(Excerpted records Opens)

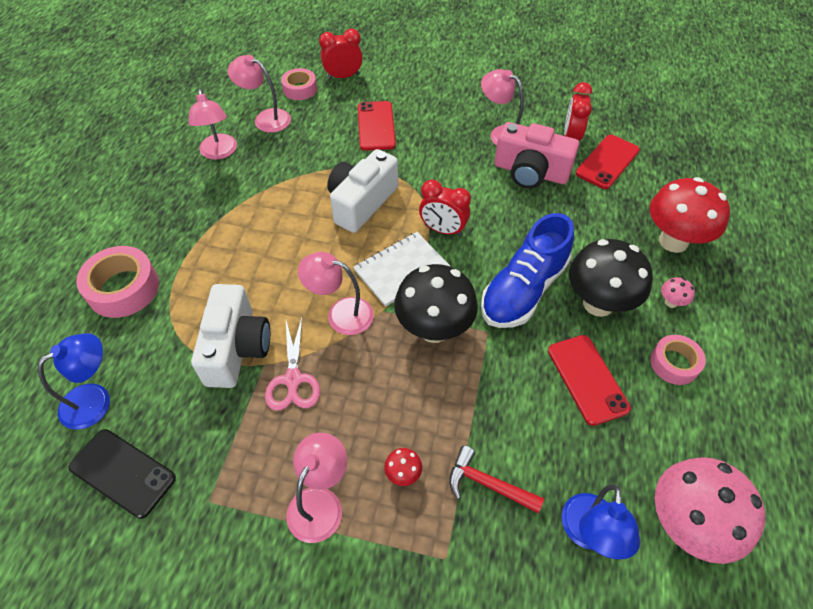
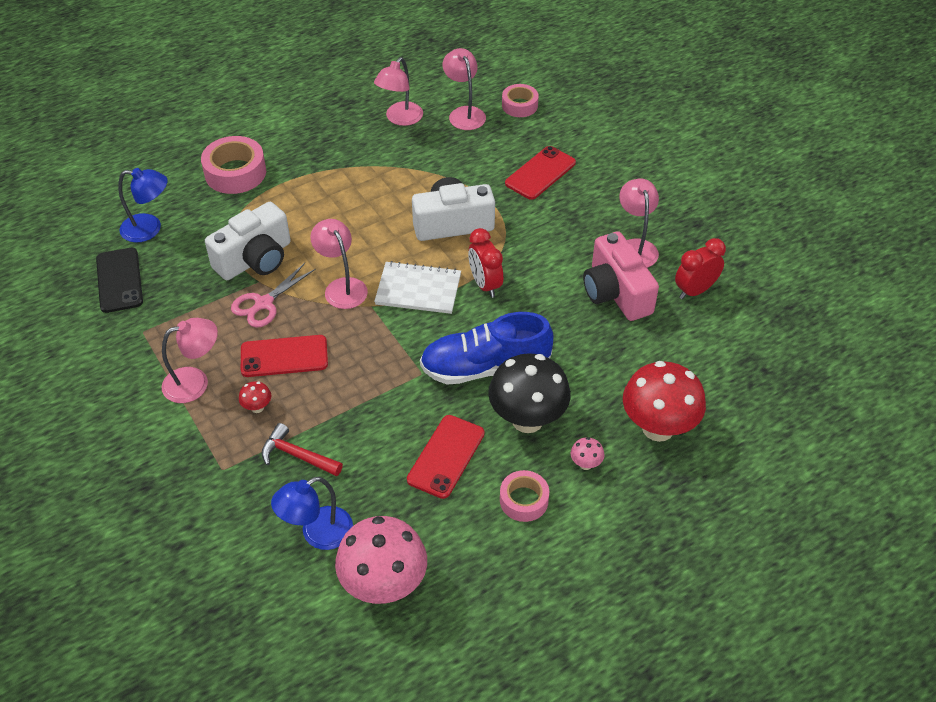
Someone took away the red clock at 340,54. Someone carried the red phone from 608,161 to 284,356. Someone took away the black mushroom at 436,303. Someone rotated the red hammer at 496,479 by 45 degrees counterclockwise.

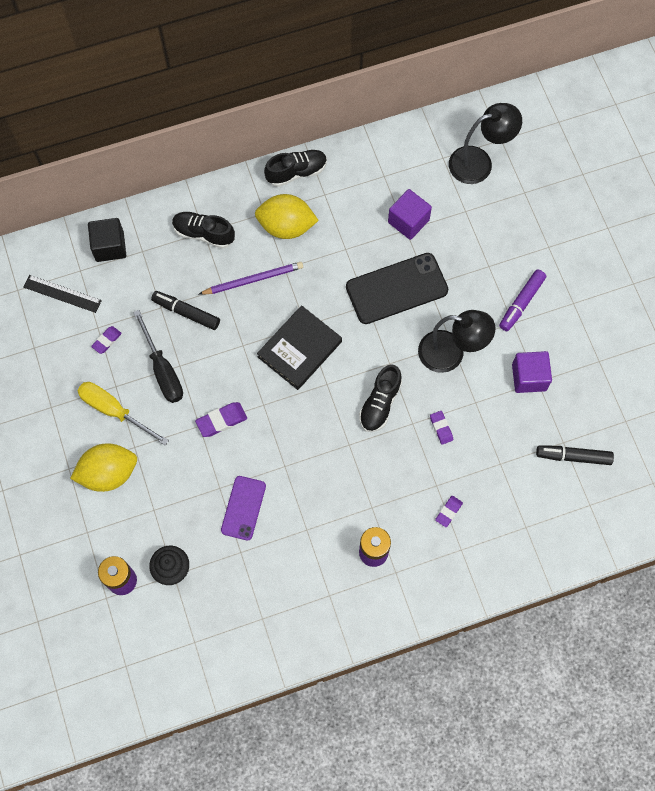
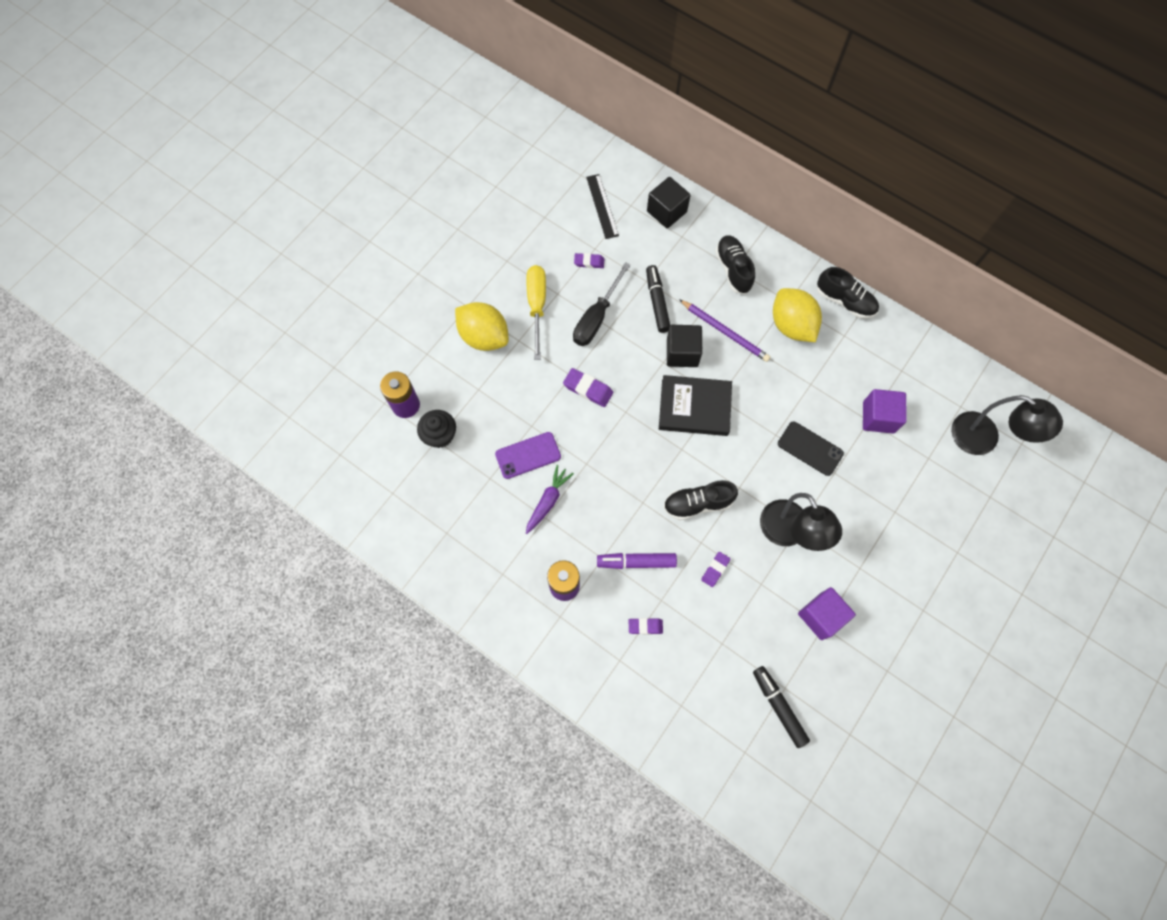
Someone scaled the black phone at 397,288 by 0.61. Someone carried the purple marker from 522,300 to 637,561. Someone put down the black cube at 684,346. Someone put down the purple carrot at 550,499.

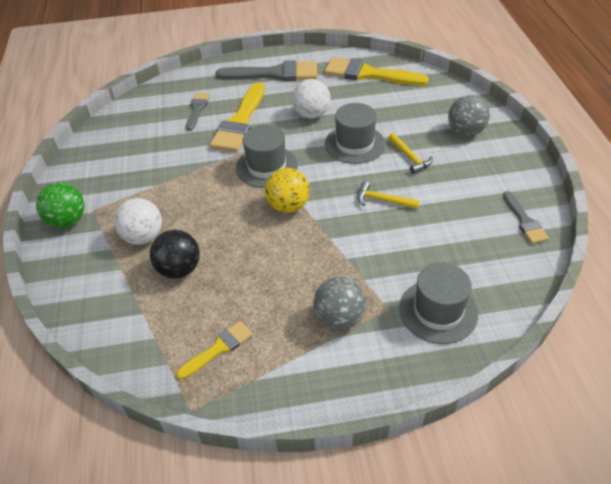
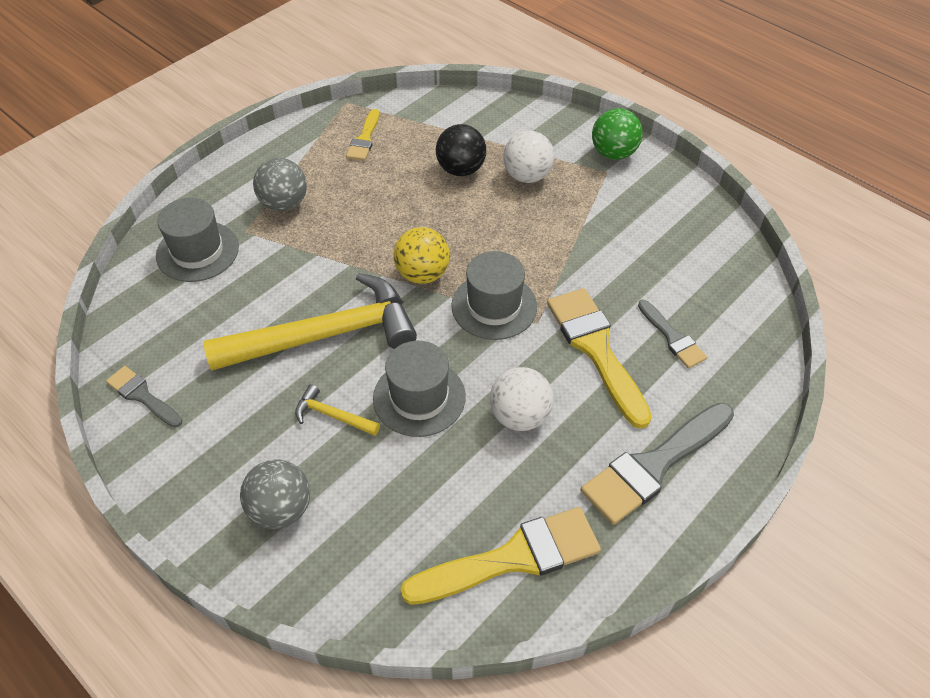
Someone scaled the yellow hammer at 388,195 by 2.43.

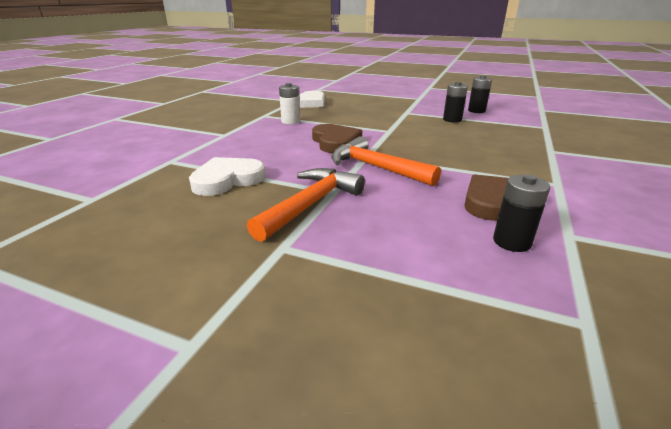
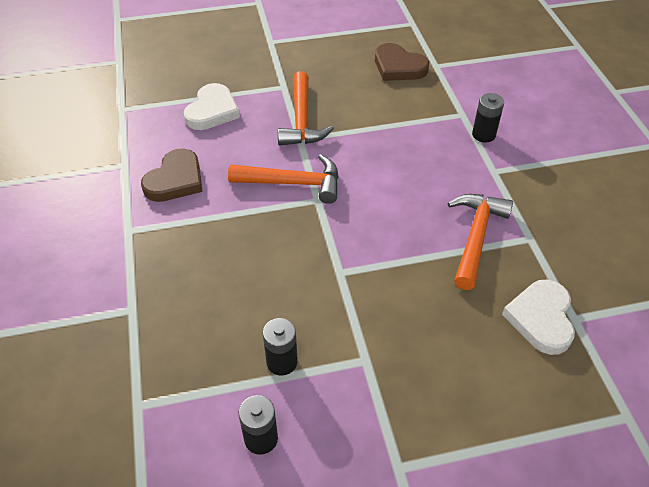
Someone swapped the white battery at 289,103 for the orange hammer at 480,242. Someone carried the brown heart from 337,138 to 402,62. Someone carried the white heart from 227,176 to 212,106. Someone carried the black battery from 521,213 to 488,117.

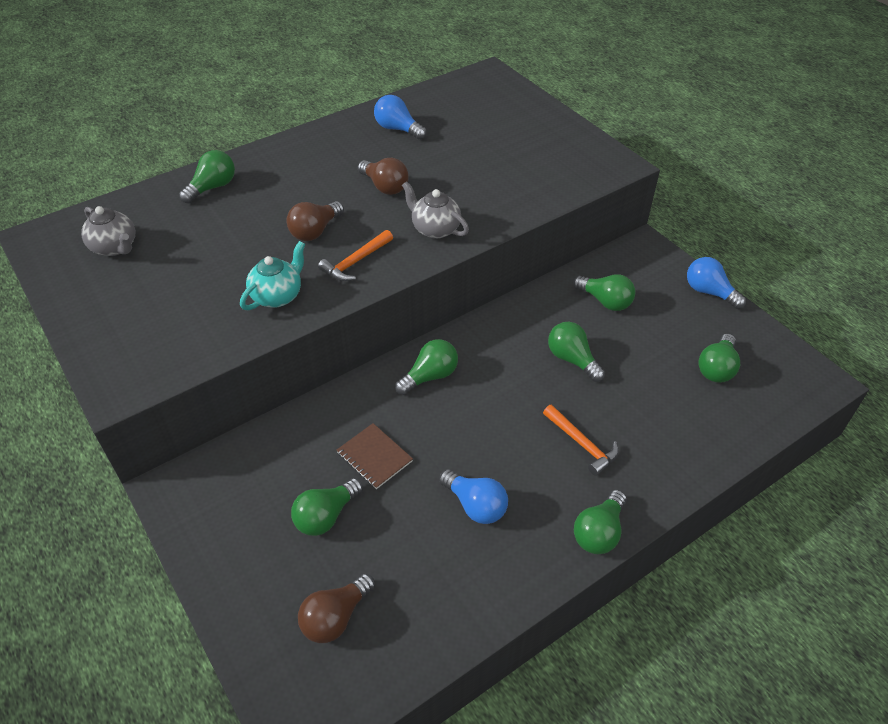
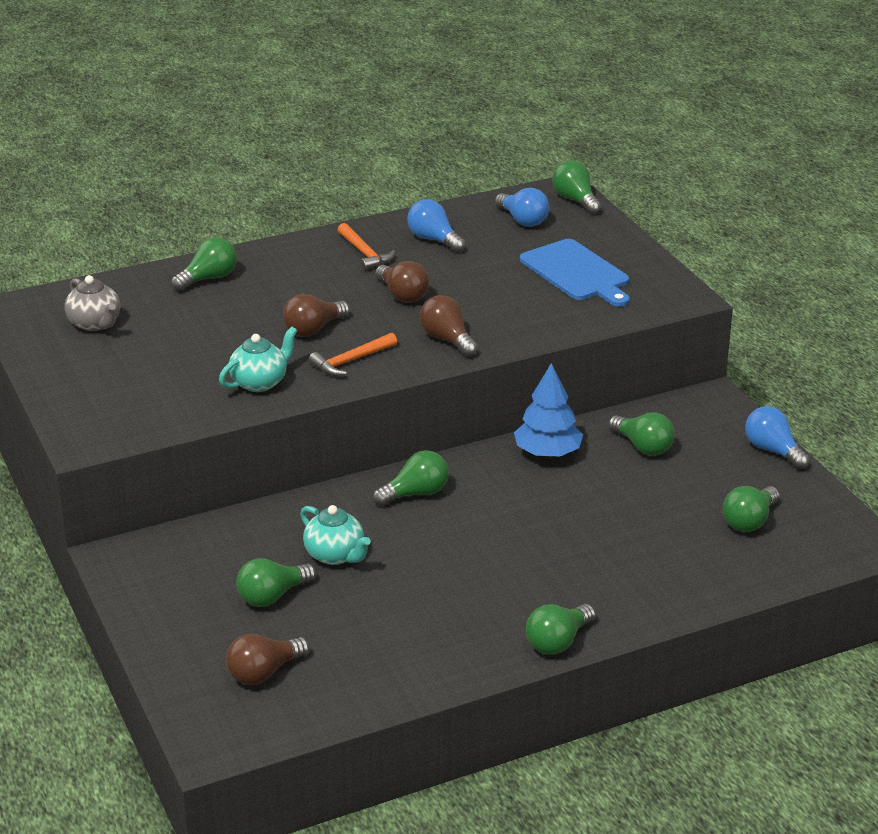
Someone swapped the grey teapot at 435,210 for the brown light bulb at 449,326. Someone carried the green light bulb from 576,352 to 576,187. Someone carried the orange hammer from 581,440 to 366,247. Someone swapped the brown notebook at 375,456 for the turquoise teapot at 335,535. Someone carried the blue light bulb from 473,496 to 522,207. Someone put down the blue cutting board at 575,273. Someone put down the blue tree at 548,410.

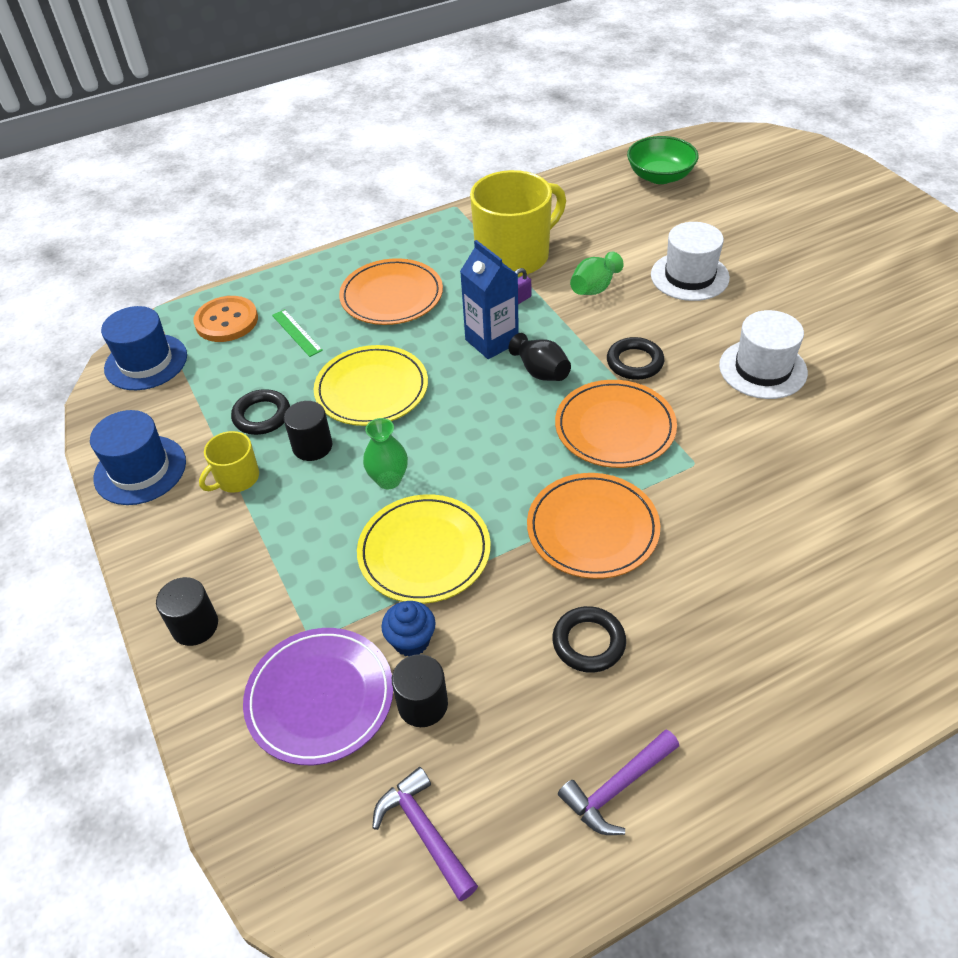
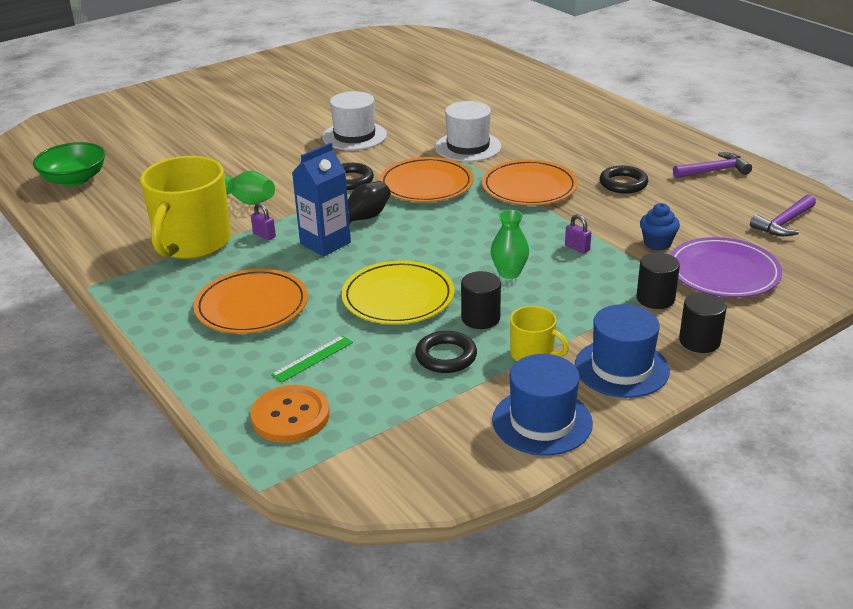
Someone rotated the yellow mug at 518,223 by 120 degrees counterclockwise. Someone carried the white hat from 690,261 to 468,131. Someone carried the blue hat from 144,348 to 622,351. Someone swapped the yellow plate at 424,549 for the purple padlock at 578,233. Someone carried the black cylinder from 420,690 to 658,280. Someone rotated the purple hammer at 618,782 by 60 degrees counterclockwise.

(Excerpted records Closes)

What is being asked: Retype every entry exactly as written, but omit the pictures.

Solved exercise:
Someone took away the red clock at 340,54. Someone carried the red phone from 608,161 to 284,356. Someone took away the black mushroom at 436,303. Someone rotated the red hammer at 496,479 by 45 degrees counterclockwise.

Someone scaled the black phone at 397,288 by 0.61. Someone carried the purple marker from 522,300 to 637,561. Someone put down the black cube at 684,346. Someone put down the purple carrot at 550,499.

Someone scaled the yellow hammer at 388,195 by 2.43.

Someone swapped the white battery at 289,103 for the orange hammer at 480,242. Someone carried the brown heart from 337,138 to 402,62. Someone carried the white heart from 227,176 to 212,106. Someone carried the black battery from 521,213 to 488,117.

Someone swapped the grey teapot at 435,210 for the brown light bulb at 449,326. Someone carried the green light bulb from 576,352 to 576,187. Someone carried the orange hammer from 581,440 to 366,247. Someone swapped the brown notebook at 375,456 for the turquoise teapot at 335,535. Someone carried the blue light bulb from 473,496 to 522,207. Someone put down the blue cutting board at 575,273. Someone put down the blue tree at 548,410.

Someone rotated the yellow mug at 518,223 by 120 degrees counterclockwise. Someone carried the white hat from 690,261 to 468,131. Someone carried the blue hat from 144,348 to 622,351. Someone swapped the yellow plate at 424,549 for the purple padlock at 578,233. Someone carried the black cylinder from 420,690 to 658,280. Someone rotated the purple hammer at 618,782 by 60 degrees counterclockwise.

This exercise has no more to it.